> _DATA SECTION_:
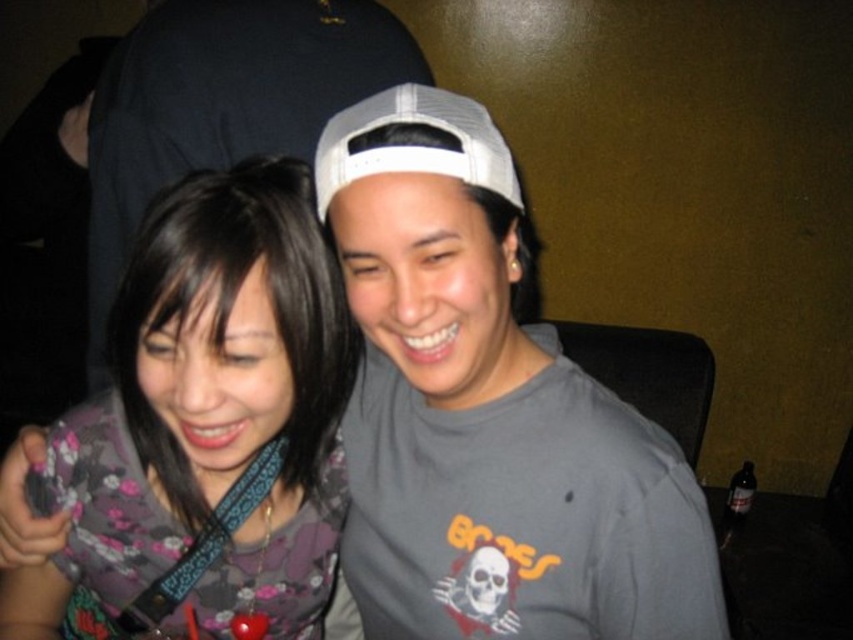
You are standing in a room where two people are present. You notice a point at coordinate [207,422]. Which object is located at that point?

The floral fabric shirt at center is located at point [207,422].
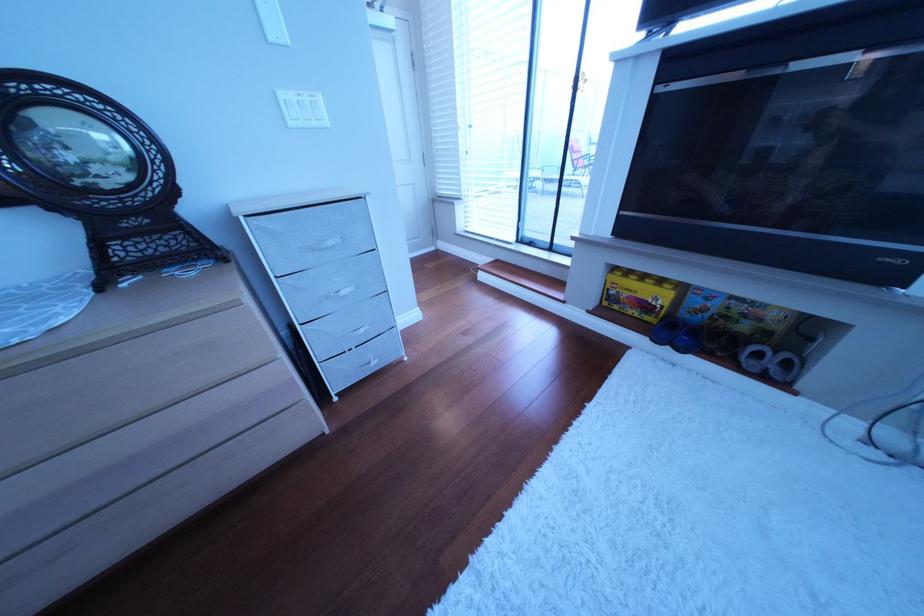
==
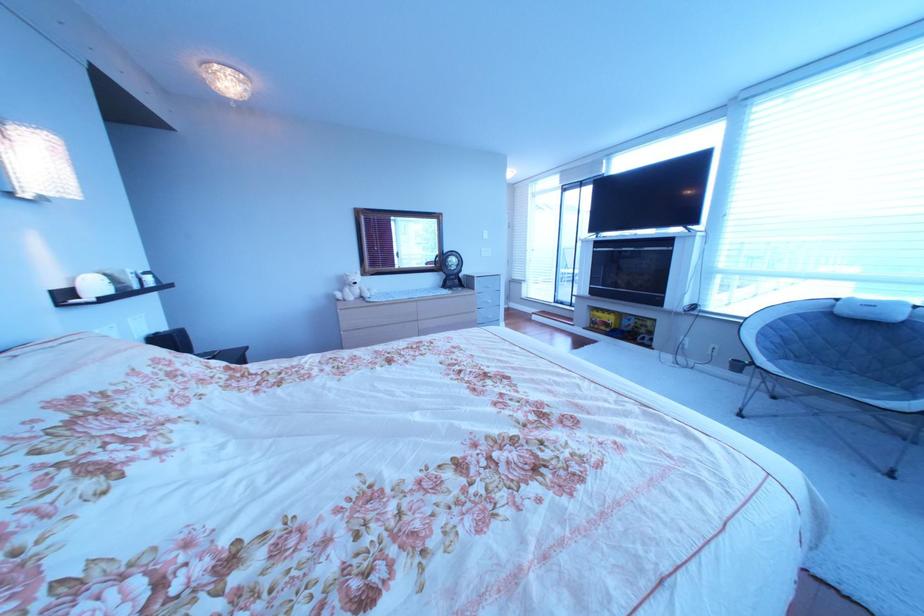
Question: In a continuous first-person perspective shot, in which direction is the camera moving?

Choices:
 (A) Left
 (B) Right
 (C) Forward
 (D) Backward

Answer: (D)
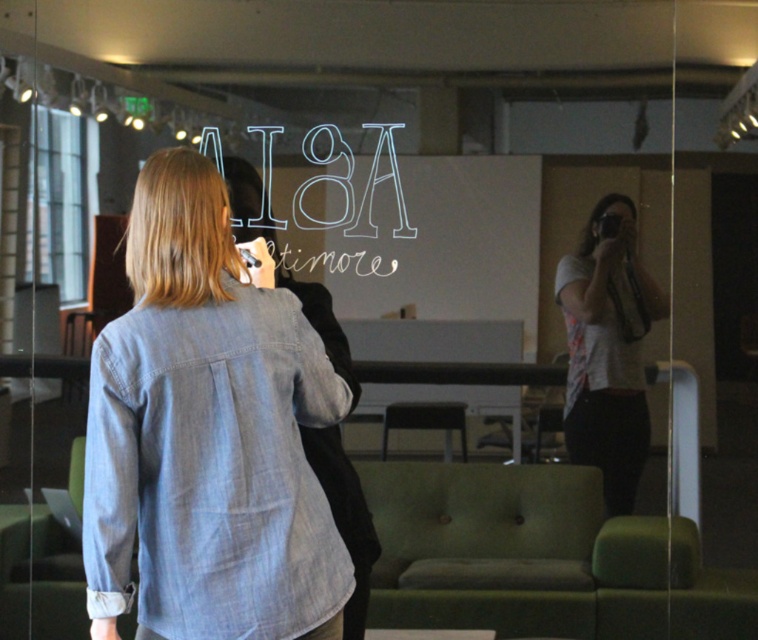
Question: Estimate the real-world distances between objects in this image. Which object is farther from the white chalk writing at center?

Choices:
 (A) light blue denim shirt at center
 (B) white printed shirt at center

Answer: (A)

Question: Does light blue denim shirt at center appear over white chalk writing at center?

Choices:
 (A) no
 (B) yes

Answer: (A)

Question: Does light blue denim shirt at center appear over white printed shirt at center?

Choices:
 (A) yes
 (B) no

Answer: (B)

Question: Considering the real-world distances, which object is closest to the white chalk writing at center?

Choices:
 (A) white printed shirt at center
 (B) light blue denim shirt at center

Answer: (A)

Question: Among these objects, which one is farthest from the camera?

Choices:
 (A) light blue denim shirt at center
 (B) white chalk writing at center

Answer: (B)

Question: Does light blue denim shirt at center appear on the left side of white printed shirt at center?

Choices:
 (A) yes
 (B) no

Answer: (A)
...
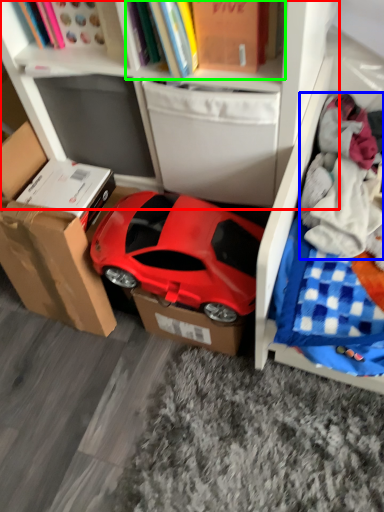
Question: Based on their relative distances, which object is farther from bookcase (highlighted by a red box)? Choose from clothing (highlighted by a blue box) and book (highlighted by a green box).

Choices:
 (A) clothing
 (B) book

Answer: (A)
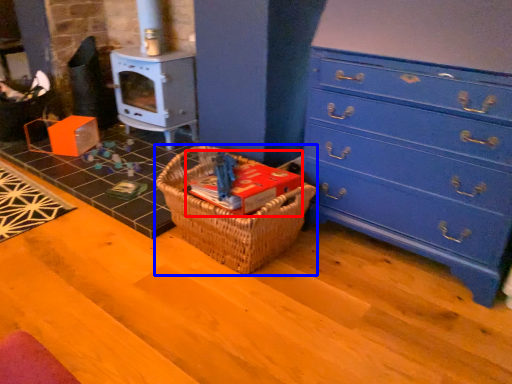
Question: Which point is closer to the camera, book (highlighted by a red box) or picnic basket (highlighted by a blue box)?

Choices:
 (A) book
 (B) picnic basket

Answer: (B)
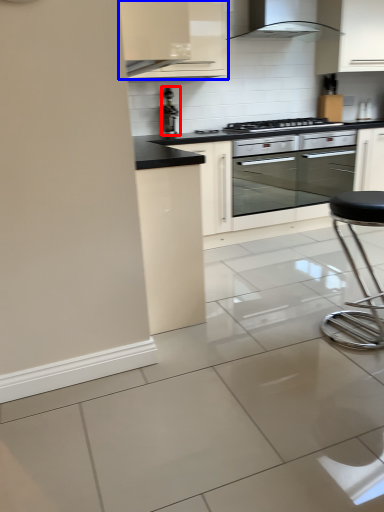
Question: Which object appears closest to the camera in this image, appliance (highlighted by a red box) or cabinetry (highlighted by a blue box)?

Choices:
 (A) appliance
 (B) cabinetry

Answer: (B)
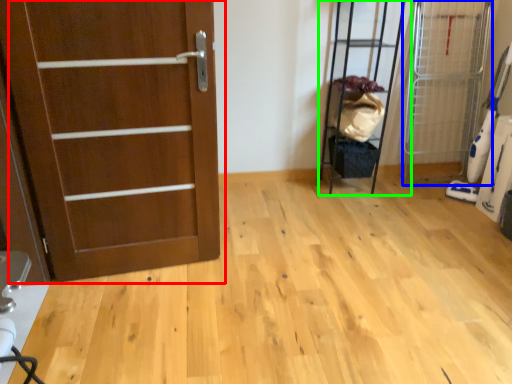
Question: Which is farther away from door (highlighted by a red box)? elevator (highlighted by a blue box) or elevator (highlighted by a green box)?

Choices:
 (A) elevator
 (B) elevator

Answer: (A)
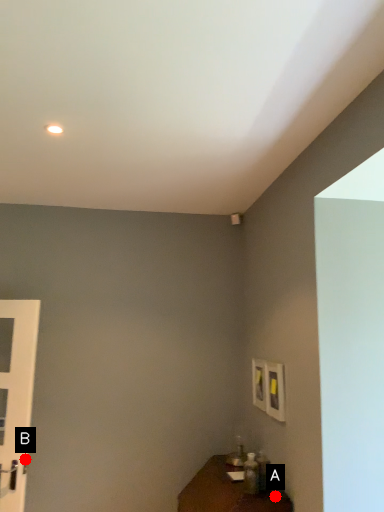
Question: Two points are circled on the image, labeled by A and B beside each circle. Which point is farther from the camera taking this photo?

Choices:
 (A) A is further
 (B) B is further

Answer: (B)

> _WHAT IS REQUIRED_:
Return the entries from the line containing "Question: Based on" down to the line containing "Question: Two points", including both of those lines, word for word. Leave the pictures out.

> _YOUR SOLUTION_:
Question: Based on their relative distances, which object is farther from bookcase (highlighted by a red box)? Choose from clothing (highlighted by a blue box) and book (highlighted by a green box).

Choices:
 (A) clothing
 (B) book

Answer: (A)
Question: Which point is closer to the camera, book (highlighted by a red box) or picnic basket (highlighted by a blue box)?

Choices:
 (A) book
 (B) picnic basket

Answer: (B)
Question: Which object appears closest to the camera in this image, appliance (highlighted by a red box) or cabinetry (highlighted by a blue box)?

Choices:
 (A) appliance
 (B) cabinetry

Answer: (B)
Question: Which is farther away from door (highlighted by a red box)? elevator (highlighted by a blue box) or elevator (highlighted by a green box)?

Choices:
 (A) elevator
 (B) elevator

Answer: (A)
Question: Two points are circled on the image, labeled by A and B beside each circle. Which point is farther from the camera taking this photo?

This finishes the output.